[SOURCE MATERIAL Boundary: Start]
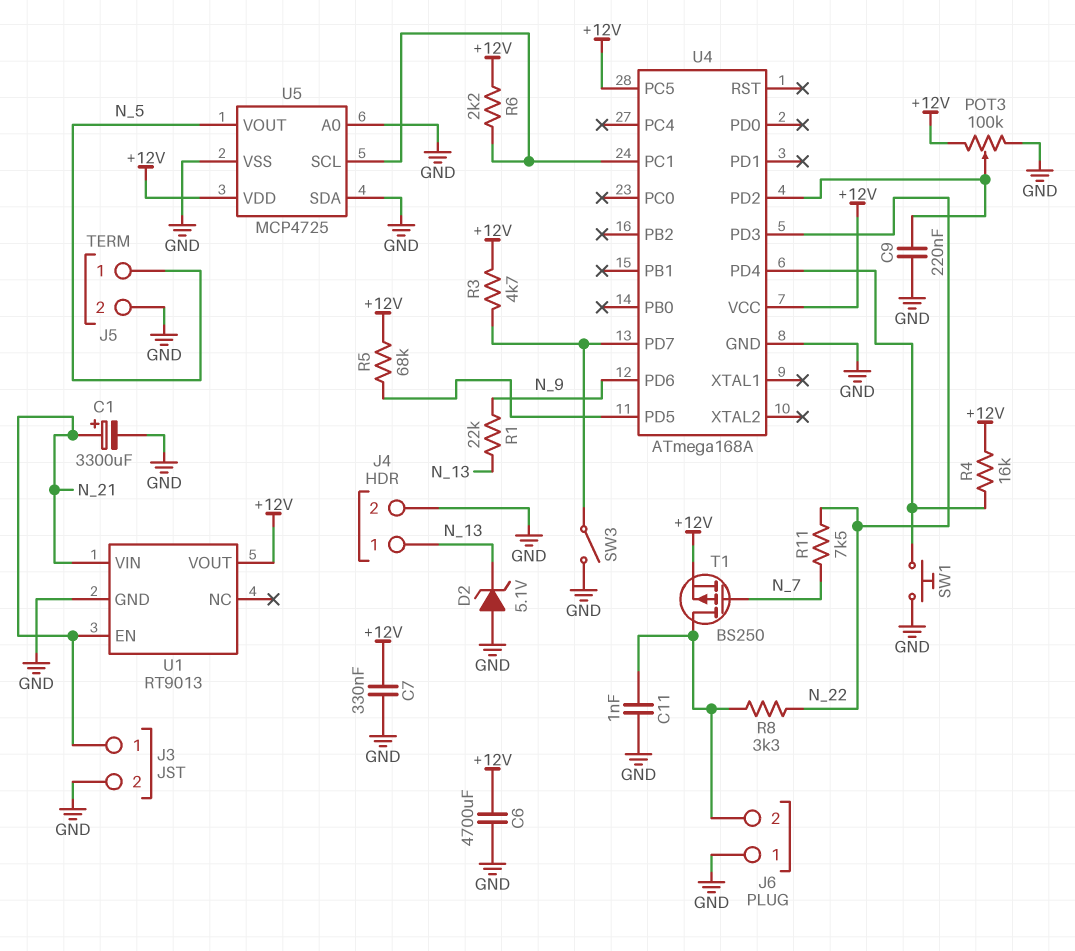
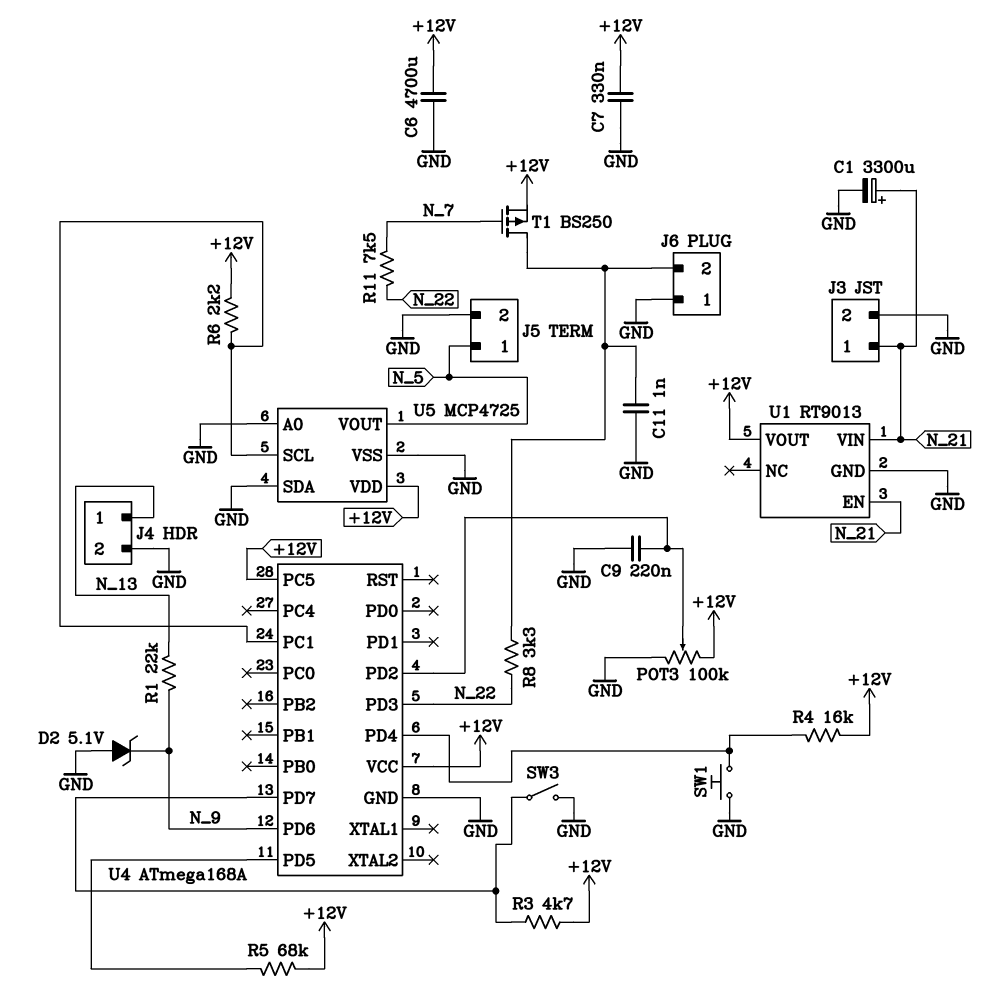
D2: zener 5.1V (A GND, K N_13) -> zener 5.1V (A GND, K N_9)

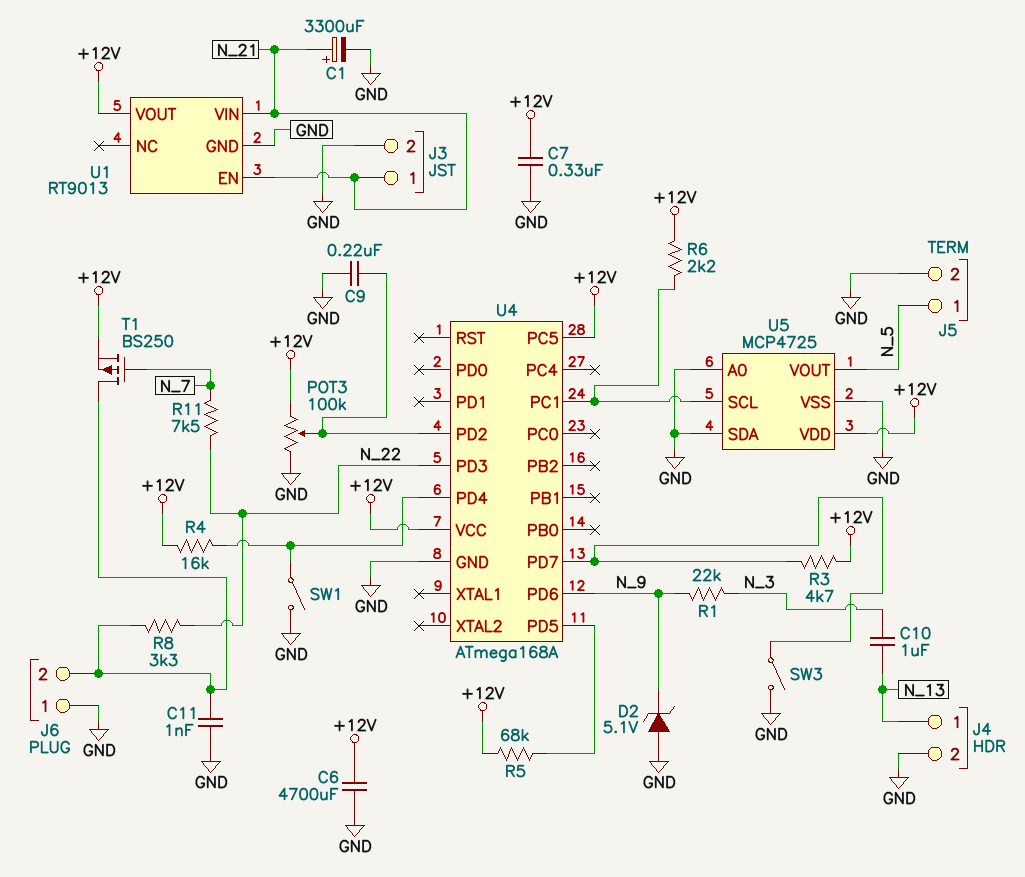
C10: none -> 1uF (N_3, N_13)
R1: 22k (N_9, N_13) -> 22k (N_3, N_9)
SW1: button (GND, U4/PD4) -> switch (GND, U4/PD4)

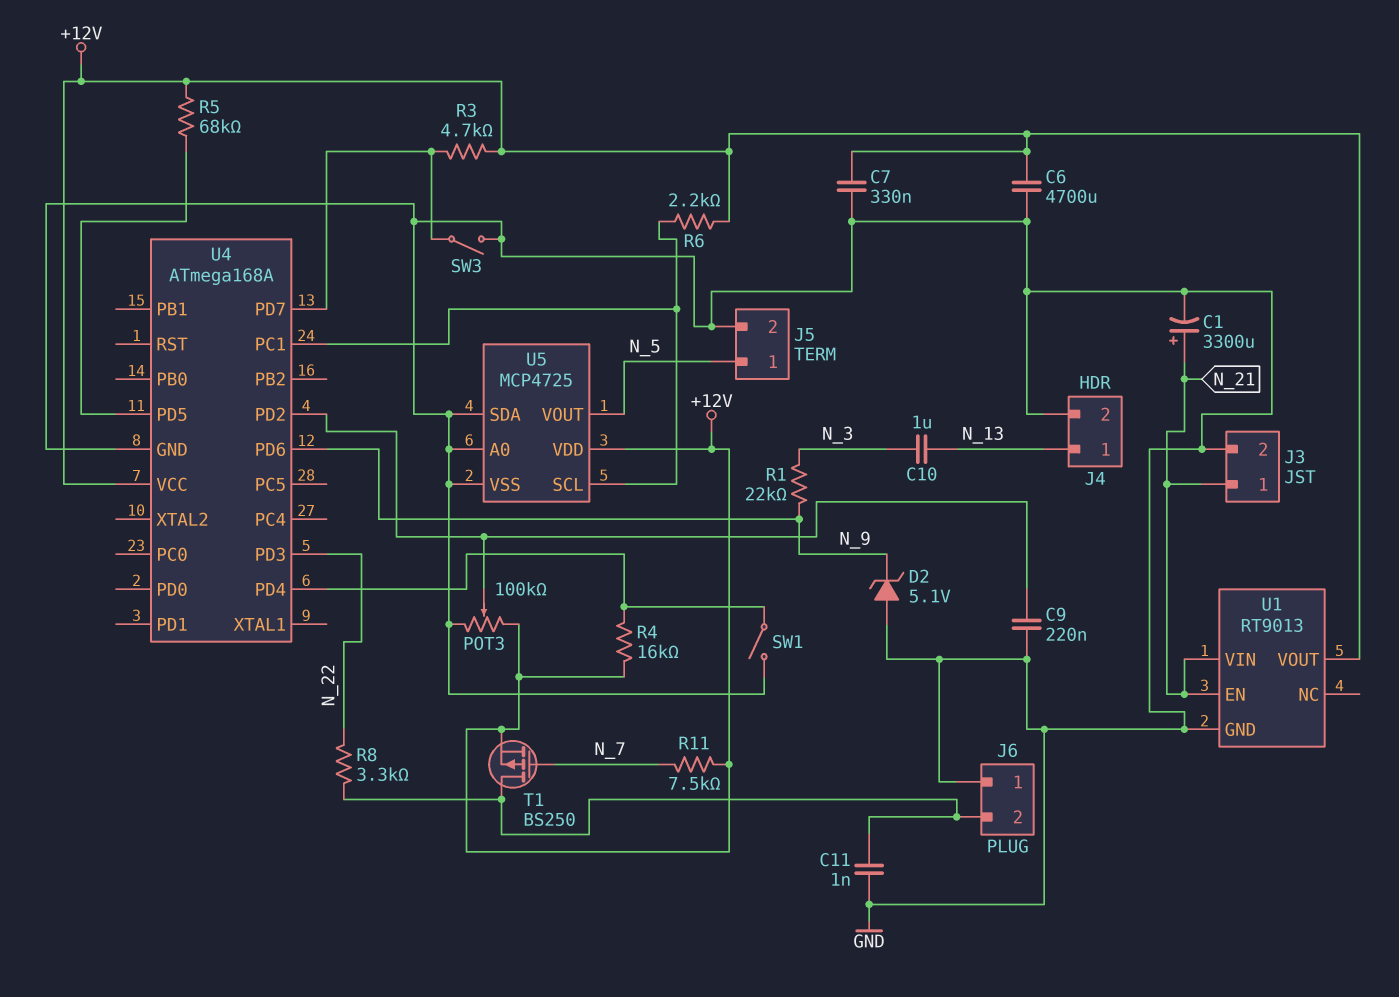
R11: 7.5k (N_7, N_22) -> 7.5k (+12V, N_7)
U4 pin PC5: +12V -> none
[SOURCE MATERIAL Boundary: End]
**TASK DESCRIPTION**:
Copy all the lines above that hold the string "none".

**RESULT OF THIS EXERCISE**:
C10: none -> 1uF (N_3, N_13)
U4 pin PC5: +12V -> none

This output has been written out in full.